** Opening Dataset records block **

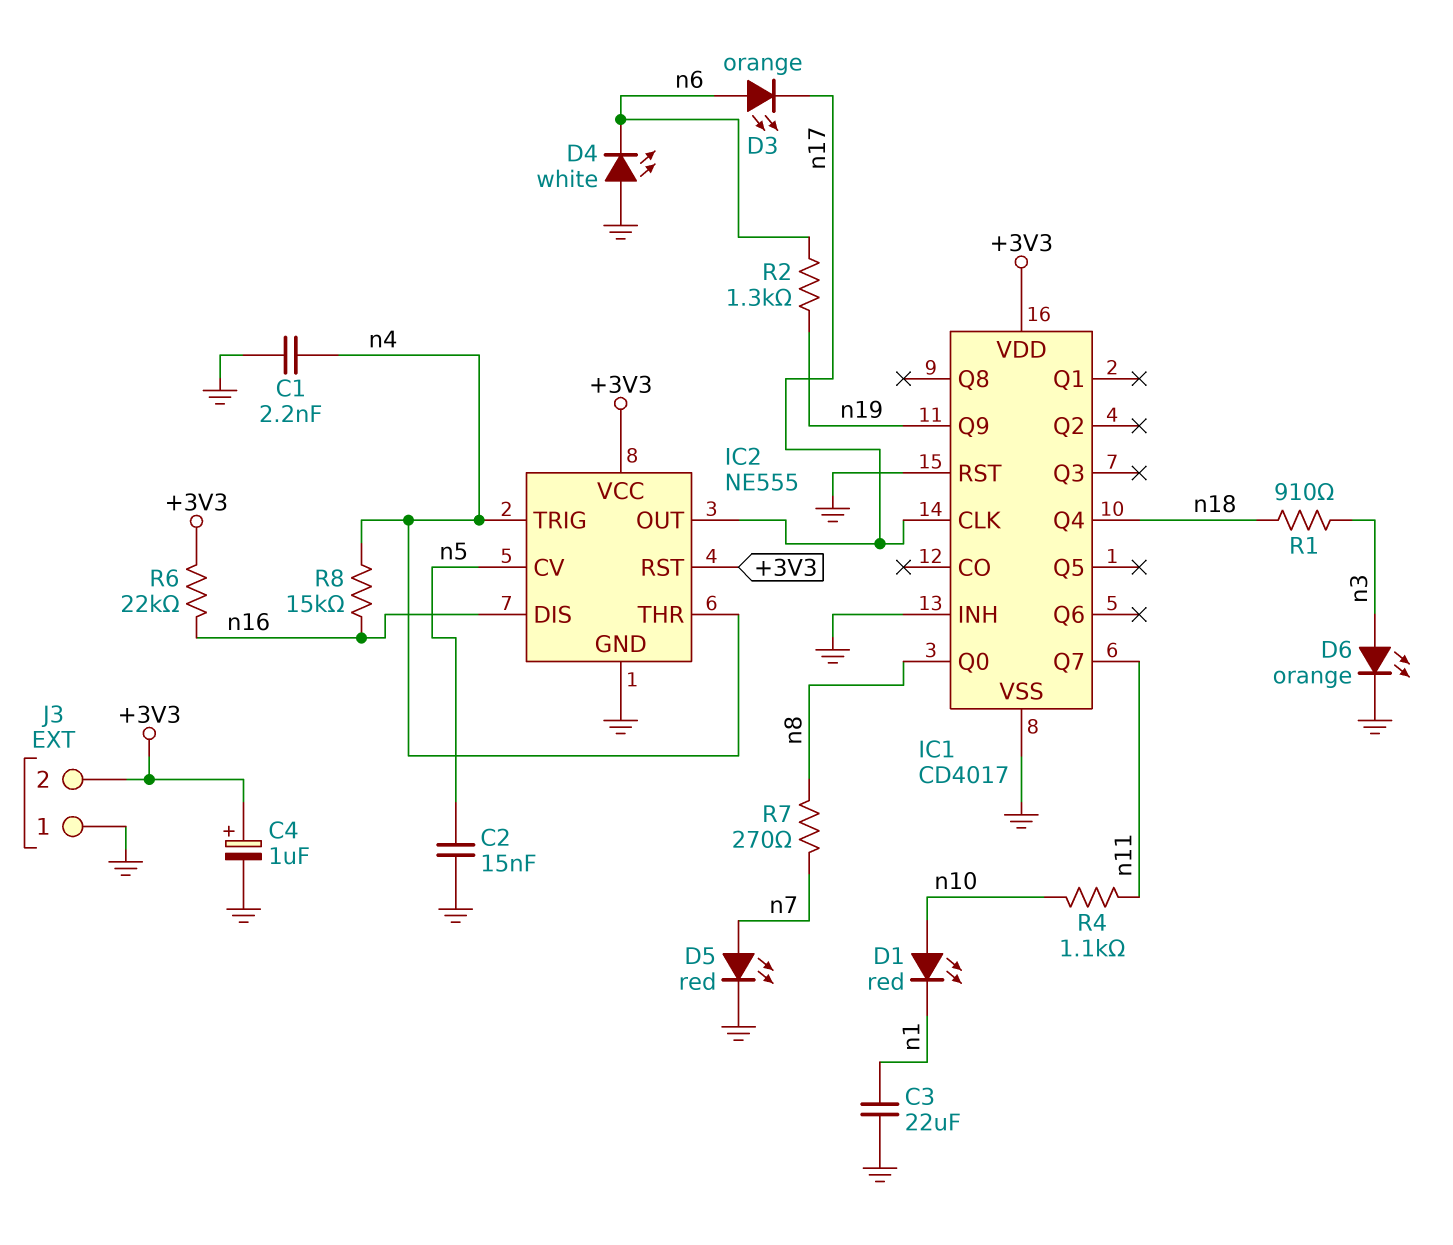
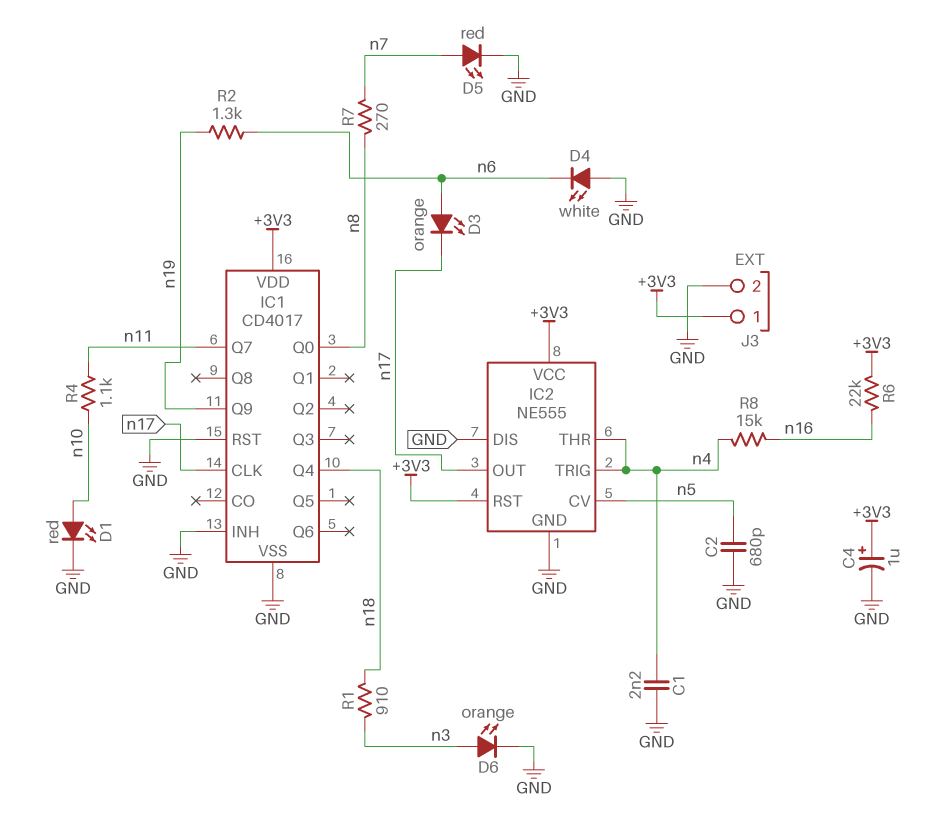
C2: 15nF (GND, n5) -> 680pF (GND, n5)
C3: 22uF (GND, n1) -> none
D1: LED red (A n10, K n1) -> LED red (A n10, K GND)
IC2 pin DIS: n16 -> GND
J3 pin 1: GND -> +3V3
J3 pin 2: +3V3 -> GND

** Closing Dataset records block **
** Opening Dataset records block **

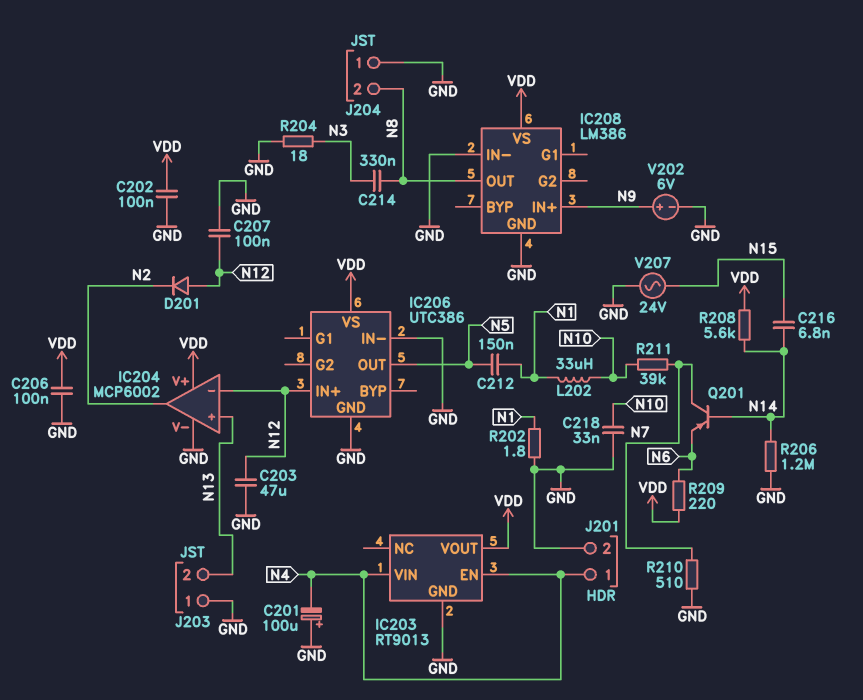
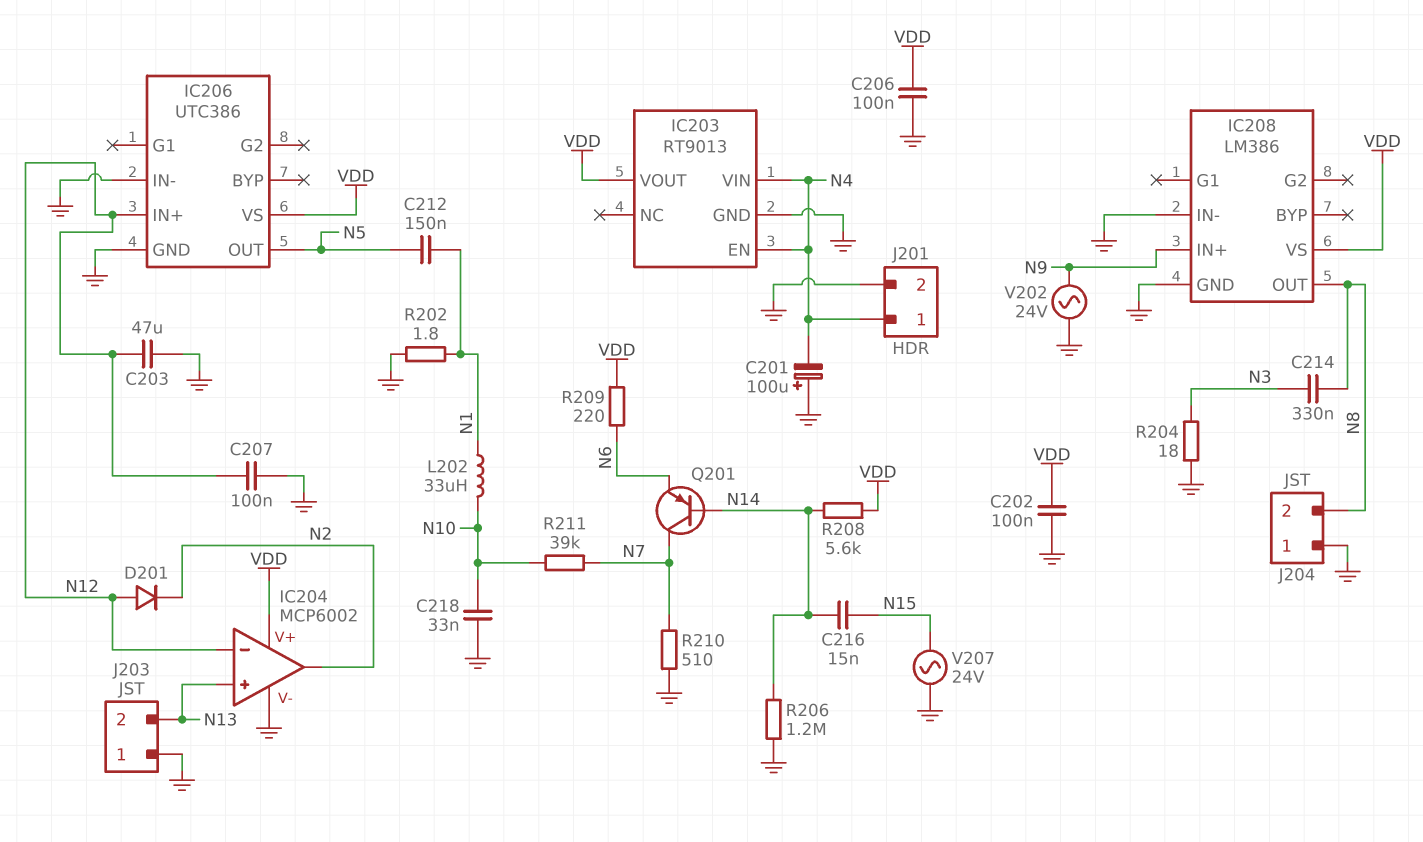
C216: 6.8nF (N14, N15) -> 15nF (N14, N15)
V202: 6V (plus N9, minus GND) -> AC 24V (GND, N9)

** Closing Dataset records block **

### The task
Of the lines above, extract only those from the line with "C216: 6.8nF (N14, N15) -> 15nF (N14, N15)" to the line with "V202: 6V (plus", both included, exactly as written.

### Response to the task
C216: 6.8nF (N14, N15) -> 15nF (N14, N15)
V202: 6V (plus N9, minus GND) -> AC 24V (GND, N9)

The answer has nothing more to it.